> **Supplied entries**
········
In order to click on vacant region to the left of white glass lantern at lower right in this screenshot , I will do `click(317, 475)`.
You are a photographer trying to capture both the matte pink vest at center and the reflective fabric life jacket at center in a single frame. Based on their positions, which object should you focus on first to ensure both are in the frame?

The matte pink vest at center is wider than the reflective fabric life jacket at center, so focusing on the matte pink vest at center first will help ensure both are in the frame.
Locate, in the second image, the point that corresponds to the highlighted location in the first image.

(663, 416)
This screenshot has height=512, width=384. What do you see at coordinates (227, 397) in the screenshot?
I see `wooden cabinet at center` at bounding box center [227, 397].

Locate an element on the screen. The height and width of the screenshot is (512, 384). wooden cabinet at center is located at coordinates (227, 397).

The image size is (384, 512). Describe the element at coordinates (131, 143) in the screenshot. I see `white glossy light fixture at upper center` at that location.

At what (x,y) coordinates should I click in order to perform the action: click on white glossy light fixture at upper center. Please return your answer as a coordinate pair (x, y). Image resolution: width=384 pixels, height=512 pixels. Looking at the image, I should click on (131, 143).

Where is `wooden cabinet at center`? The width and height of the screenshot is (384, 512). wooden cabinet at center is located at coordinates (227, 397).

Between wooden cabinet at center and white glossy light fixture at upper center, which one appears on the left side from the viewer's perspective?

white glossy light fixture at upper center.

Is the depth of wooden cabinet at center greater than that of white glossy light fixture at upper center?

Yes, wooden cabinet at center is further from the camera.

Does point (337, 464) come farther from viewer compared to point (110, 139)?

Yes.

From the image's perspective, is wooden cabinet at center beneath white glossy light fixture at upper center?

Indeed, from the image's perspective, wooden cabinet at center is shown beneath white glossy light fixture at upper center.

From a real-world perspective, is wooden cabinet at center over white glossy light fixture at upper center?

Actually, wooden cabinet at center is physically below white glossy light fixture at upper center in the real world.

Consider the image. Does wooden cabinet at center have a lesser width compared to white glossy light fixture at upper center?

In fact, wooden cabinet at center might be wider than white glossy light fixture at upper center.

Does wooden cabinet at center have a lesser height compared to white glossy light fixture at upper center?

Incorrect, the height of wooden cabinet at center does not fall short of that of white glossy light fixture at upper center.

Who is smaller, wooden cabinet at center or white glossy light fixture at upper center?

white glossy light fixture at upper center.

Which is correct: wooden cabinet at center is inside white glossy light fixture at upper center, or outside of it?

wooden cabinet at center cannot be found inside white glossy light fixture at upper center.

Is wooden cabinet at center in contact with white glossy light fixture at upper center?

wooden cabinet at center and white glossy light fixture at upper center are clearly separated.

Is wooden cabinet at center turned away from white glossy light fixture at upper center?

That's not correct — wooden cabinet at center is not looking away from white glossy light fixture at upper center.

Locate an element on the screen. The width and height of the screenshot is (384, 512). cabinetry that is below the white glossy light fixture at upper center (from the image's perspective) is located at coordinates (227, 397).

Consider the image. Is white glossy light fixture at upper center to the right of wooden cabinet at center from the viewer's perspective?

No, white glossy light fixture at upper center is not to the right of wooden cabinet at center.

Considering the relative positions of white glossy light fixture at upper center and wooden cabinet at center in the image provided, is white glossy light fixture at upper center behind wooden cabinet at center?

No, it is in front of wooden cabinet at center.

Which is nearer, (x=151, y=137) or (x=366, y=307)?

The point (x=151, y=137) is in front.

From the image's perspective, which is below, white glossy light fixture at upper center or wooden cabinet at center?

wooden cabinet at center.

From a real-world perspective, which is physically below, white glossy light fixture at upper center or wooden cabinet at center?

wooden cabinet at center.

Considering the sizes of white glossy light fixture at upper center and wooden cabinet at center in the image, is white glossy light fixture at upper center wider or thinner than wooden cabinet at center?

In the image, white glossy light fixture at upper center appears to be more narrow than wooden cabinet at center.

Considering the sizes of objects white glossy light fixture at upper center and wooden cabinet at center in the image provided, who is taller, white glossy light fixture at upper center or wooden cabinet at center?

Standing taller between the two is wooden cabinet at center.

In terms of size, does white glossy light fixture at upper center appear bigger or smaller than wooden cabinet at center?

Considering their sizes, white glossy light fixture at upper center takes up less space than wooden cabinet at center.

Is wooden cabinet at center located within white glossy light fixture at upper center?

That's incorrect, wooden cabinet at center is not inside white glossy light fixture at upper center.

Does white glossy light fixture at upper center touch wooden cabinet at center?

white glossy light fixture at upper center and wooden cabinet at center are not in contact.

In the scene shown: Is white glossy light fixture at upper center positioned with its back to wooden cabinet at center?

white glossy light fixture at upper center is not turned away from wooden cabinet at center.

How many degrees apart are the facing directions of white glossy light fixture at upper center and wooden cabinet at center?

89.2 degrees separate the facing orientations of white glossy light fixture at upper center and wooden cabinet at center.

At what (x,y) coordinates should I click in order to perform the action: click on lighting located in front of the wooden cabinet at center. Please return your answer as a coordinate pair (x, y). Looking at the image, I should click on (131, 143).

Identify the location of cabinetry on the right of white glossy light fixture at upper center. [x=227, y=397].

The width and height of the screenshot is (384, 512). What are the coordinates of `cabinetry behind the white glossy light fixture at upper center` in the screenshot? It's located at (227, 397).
········
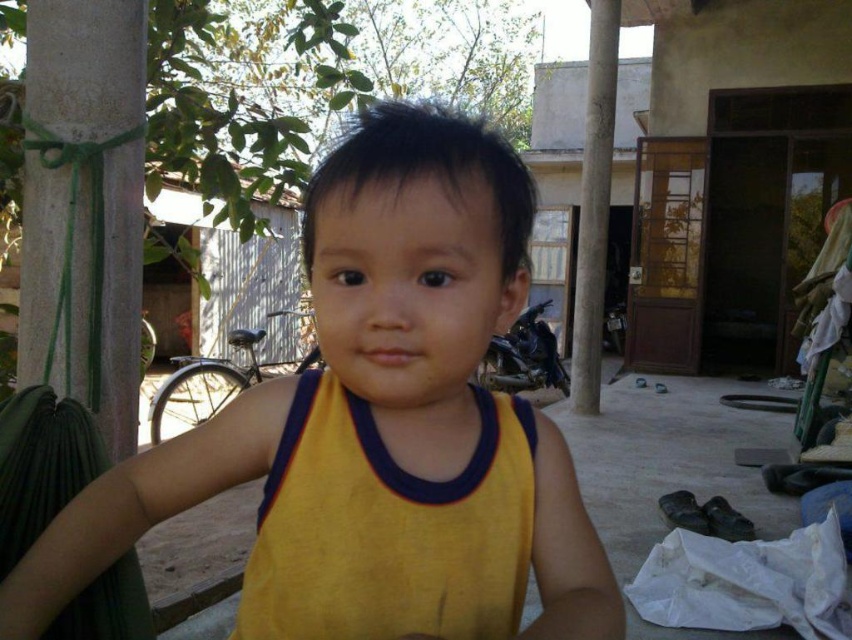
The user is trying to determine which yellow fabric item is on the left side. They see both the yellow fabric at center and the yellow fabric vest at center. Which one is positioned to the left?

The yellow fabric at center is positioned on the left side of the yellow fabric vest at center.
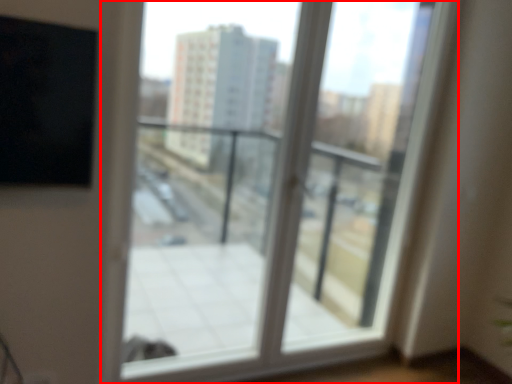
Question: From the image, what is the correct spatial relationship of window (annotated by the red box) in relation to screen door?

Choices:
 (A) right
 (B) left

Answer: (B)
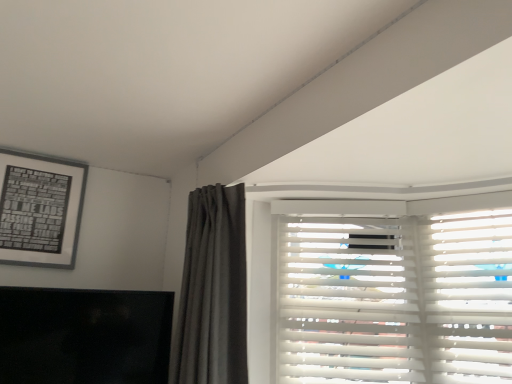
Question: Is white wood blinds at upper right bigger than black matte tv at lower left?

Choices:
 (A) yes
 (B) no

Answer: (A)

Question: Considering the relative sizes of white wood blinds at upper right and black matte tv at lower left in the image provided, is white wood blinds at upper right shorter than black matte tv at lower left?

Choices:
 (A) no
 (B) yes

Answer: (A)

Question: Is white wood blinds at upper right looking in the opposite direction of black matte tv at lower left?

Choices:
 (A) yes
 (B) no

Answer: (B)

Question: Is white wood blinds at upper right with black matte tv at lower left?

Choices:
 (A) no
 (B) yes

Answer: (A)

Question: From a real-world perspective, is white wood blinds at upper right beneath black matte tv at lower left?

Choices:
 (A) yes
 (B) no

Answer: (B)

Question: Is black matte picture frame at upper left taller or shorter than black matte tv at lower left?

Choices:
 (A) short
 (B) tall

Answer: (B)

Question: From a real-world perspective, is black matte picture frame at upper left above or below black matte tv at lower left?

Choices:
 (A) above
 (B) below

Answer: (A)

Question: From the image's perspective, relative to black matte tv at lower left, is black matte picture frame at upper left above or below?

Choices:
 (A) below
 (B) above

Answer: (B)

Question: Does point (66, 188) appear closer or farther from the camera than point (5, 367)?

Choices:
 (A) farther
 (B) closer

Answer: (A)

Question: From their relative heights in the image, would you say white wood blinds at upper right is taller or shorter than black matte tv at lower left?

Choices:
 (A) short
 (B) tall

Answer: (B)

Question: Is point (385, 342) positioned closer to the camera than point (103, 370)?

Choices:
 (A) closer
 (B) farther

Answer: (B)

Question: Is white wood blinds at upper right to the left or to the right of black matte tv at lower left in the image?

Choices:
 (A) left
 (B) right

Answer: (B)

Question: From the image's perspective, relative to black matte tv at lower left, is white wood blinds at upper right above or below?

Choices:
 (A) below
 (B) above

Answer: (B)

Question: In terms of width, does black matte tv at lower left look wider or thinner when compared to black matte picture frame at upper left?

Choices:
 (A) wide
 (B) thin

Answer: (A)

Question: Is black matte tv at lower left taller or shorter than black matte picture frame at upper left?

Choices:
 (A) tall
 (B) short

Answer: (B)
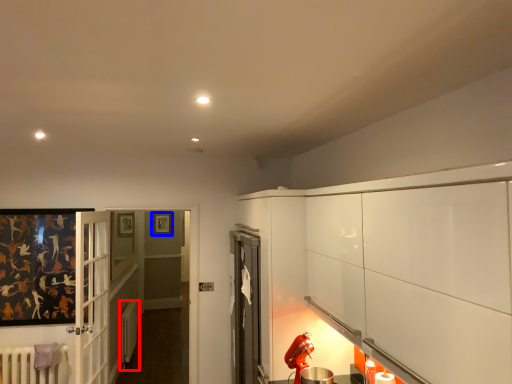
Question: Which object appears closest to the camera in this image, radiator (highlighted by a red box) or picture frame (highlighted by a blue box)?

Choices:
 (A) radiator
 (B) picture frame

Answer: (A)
········
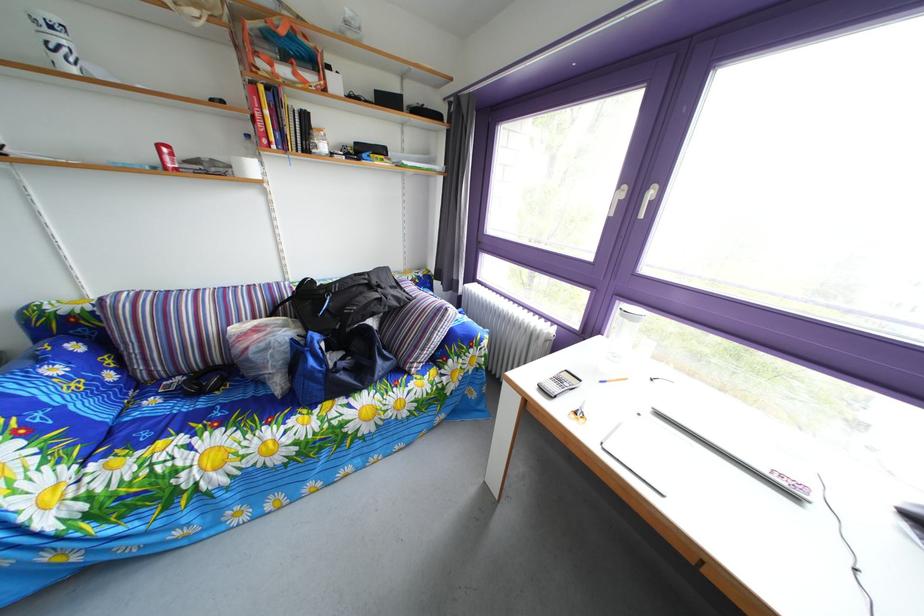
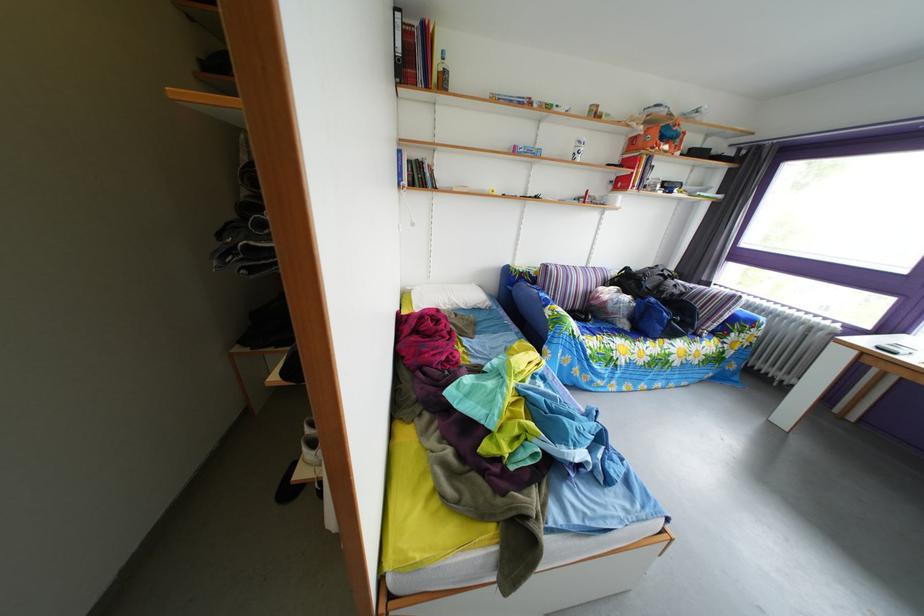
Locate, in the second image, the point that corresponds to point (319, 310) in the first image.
········
> **Exercise description**
Turn the entries above, from the line with "Who is smaller, wooden" to the line with "Which is correct: wooden", into a numbered list, leaving out blank lines.

> **Written reply**
1. Who is smaller, wooden cabinet at center or white glossy light fixture at upper center?
2. white glossy light fixture at upper center.
3. Which is correct: wooden cabinet at center is inside white glossy light fixture at upper center, or outside of it?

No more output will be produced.